"""

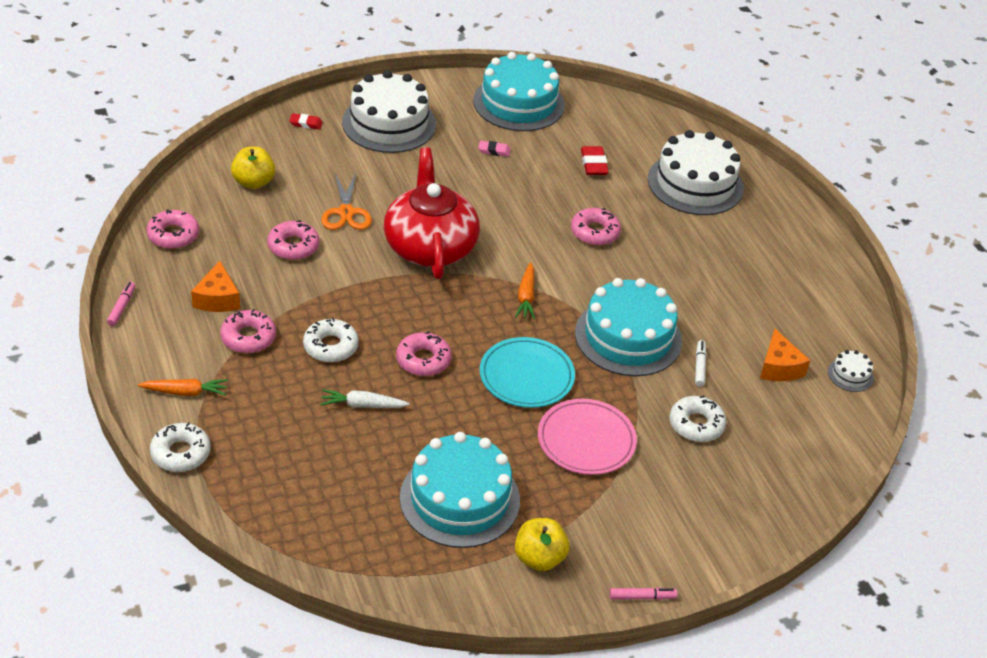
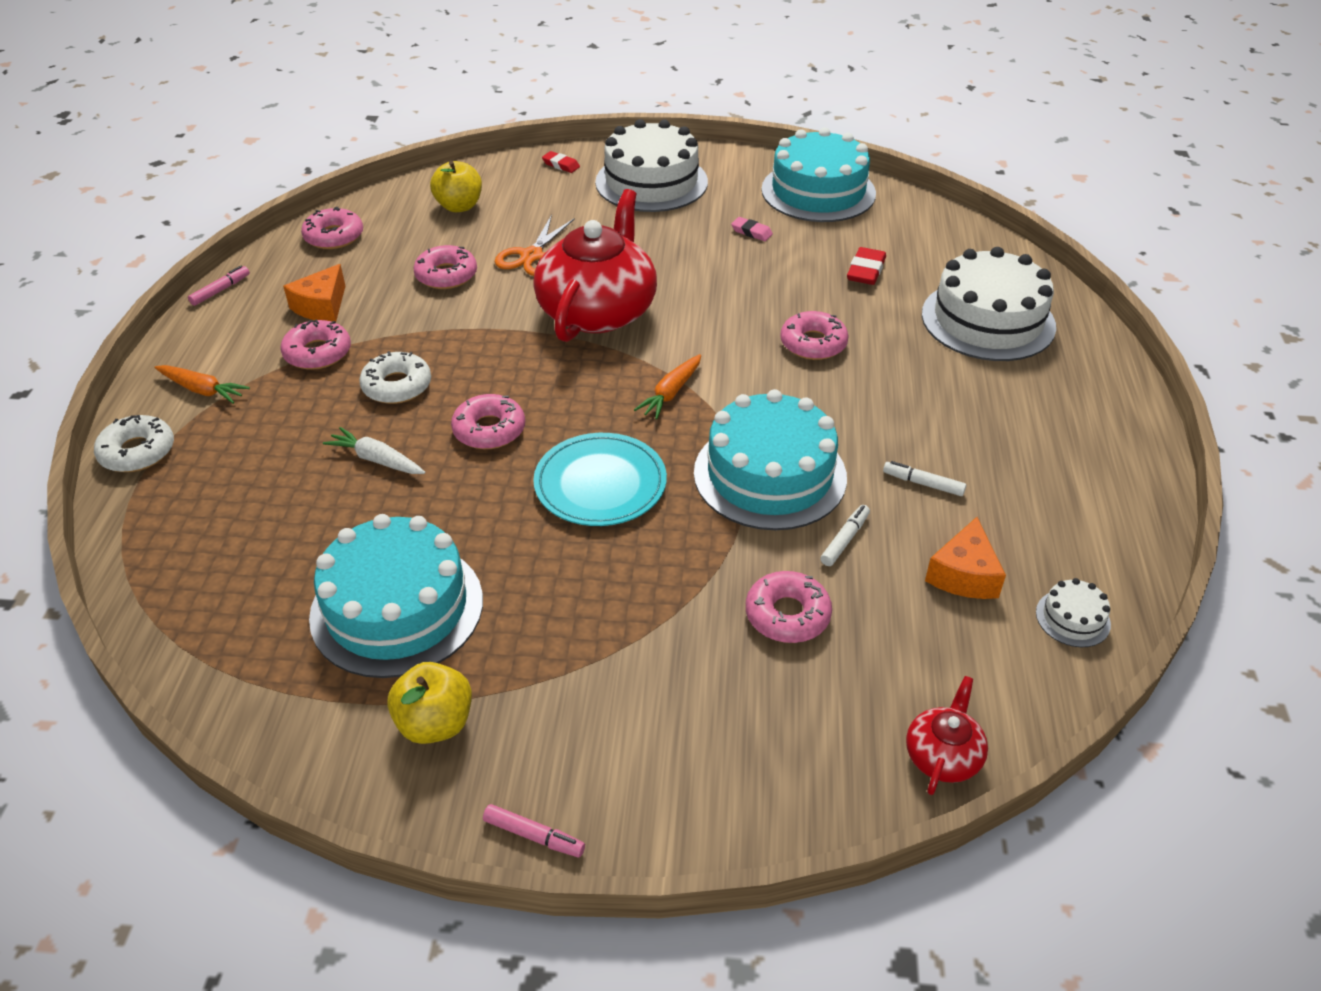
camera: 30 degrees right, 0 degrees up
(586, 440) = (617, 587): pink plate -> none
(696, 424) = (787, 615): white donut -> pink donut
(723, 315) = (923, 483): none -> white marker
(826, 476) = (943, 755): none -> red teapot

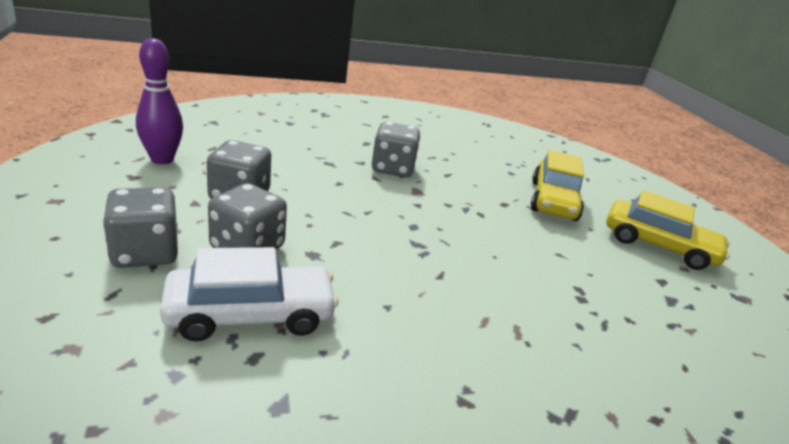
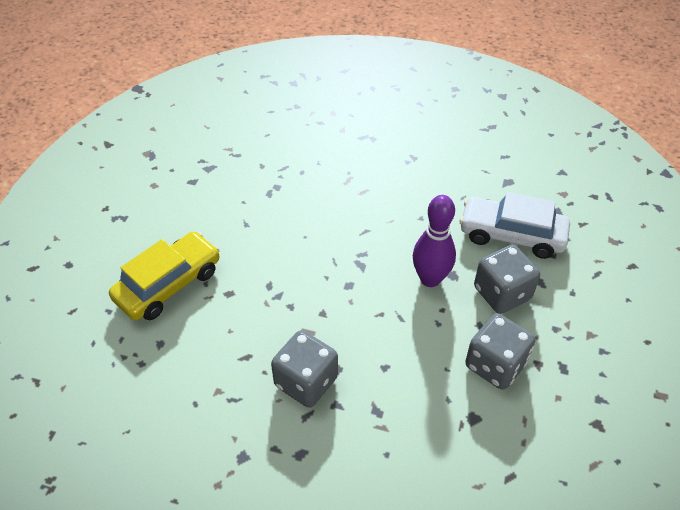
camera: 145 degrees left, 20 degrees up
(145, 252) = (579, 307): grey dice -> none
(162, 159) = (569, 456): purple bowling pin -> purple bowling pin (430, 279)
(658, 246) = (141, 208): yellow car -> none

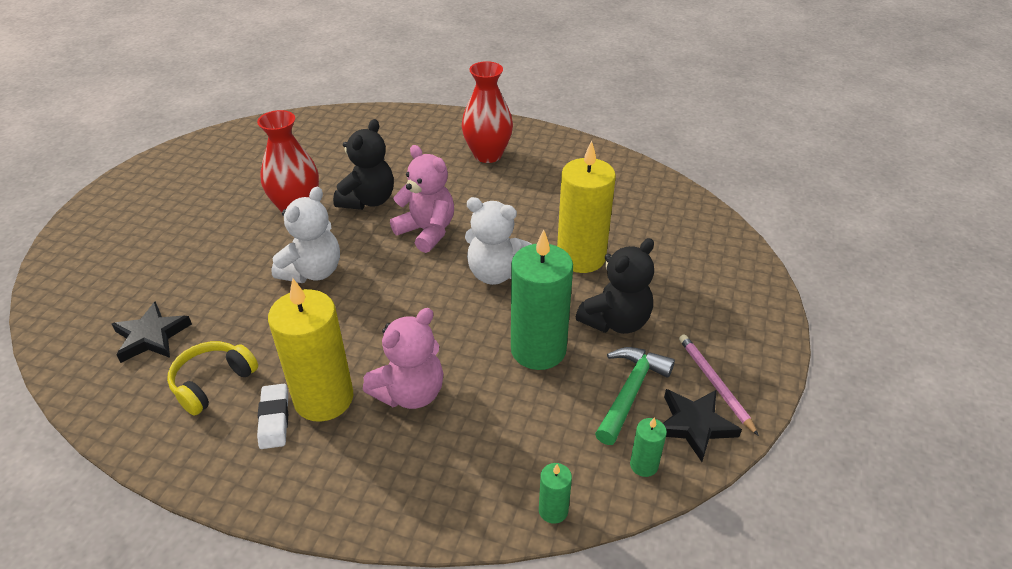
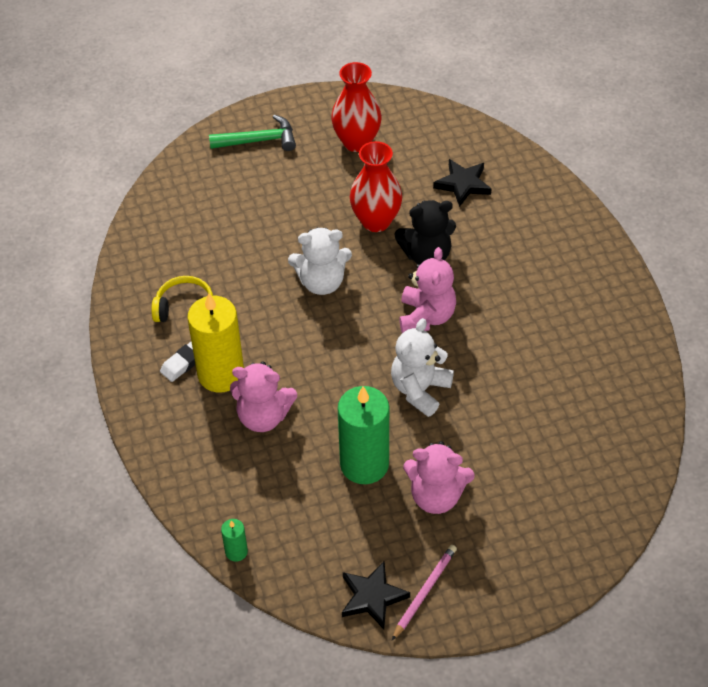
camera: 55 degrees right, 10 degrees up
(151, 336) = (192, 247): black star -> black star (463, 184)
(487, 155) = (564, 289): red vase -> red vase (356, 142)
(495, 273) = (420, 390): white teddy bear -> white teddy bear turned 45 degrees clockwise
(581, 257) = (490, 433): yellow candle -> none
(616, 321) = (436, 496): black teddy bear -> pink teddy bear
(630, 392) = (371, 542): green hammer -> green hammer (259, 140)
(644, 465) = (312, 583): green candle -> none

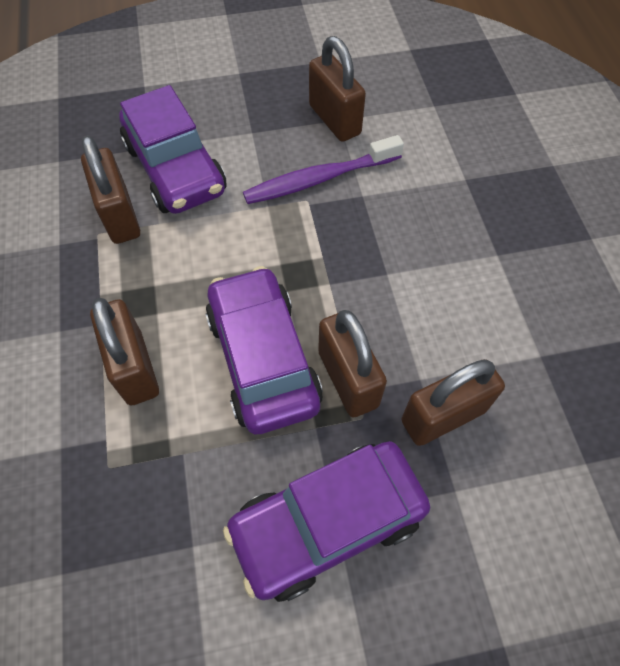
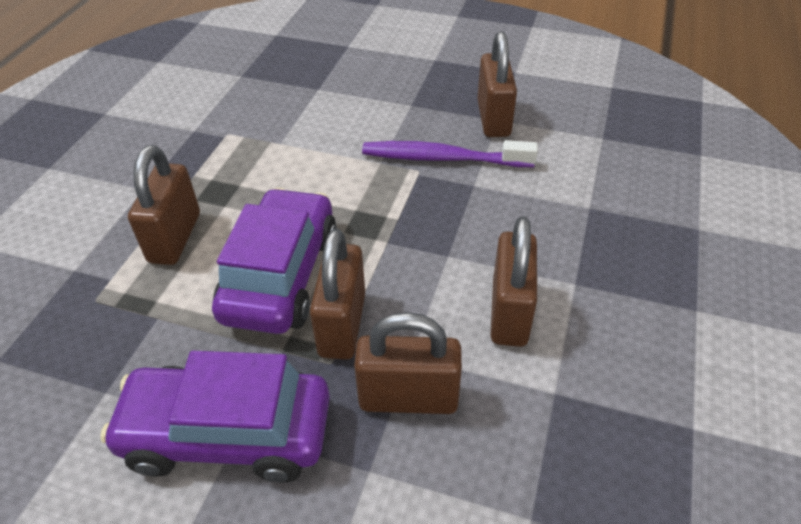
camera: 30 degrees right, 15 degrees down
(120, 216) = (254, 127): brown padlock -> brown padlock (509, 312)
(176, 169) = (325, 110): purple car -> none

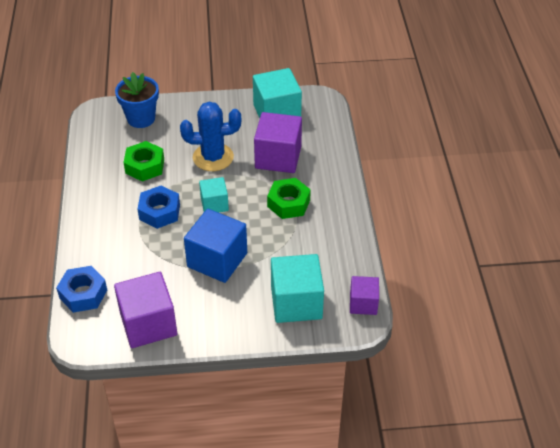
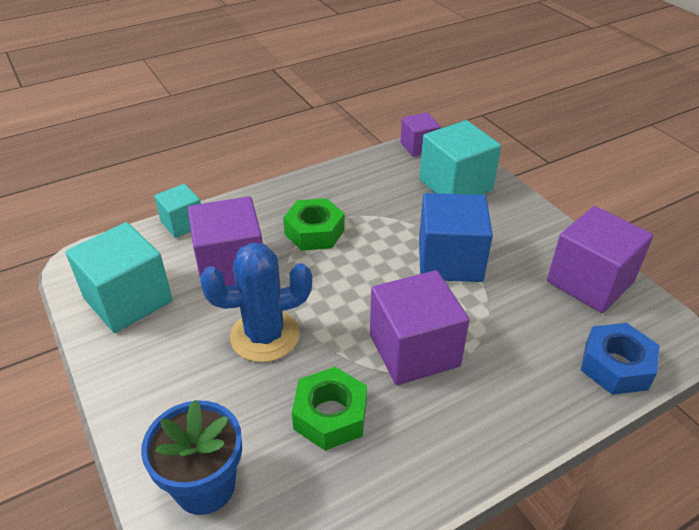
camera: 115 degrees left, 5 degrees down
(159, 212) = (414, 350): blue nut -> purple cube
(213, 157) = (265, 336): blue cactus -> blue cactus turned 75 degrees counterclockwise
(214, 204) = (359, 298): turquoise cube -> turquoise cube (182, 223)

"""

◆ To do ◆
Your answer should reproduce every line of the data verbatim and include no images.

◆ Exercise output ◆
camera: 30 degrees right, 0 degrees up
(586, 440) = (617, 587): pink plate -> none
(696, 424) = (787, 615): white donut -> pink donut
(723, 315) = (923, 483): none -> white marker
(826, 476) = (943, 755): none -> red teapot

camera: 145 degrees left, 20 degrees up
(145, 252) = (579, 307): grey dice -> none
(162, 159) = (569, 456): purple bowling pin -> purple bowling pin (430, 279)
(658, 246) = (141, 208): yellow car -> none

camera: 55 degrees right, 10 degrees up
(151, 336) = (192, 247): black star -> black star (463, 184)
(487, 155) = (564, 289): red vase -> red vase (356, 142)
(495, 273) = (420, 390): white teddy bear -> white teddy bear turned 45 degrees clockwise
(581, 257) = (490, 433): yellow candle -> none
(616, 321) = (436, 496): black teddy bear -> pink teddy bear
(630, 392) = (371, 542): green hammer -> green hammer (259, 140)
(644, 465) = (312, 583): green candle -> none

camera: 30 degrees right, 15 degrees down
(120, 216) = (254, 127): brown padlock -> brown padlock (509, 312)
(176, 169) = (325, 110): purple car -> none

camera: 115 degrees left, 5 degrees down
(159, 212) = (414, 350): blue nut -> purple cube
(213, 157) = (265, 336): blue cactus -> blue cactus turned 75 degrees counterclockwise
(214, 204) = (359, 298): turquoise cube -> turquoise cube (182, 223)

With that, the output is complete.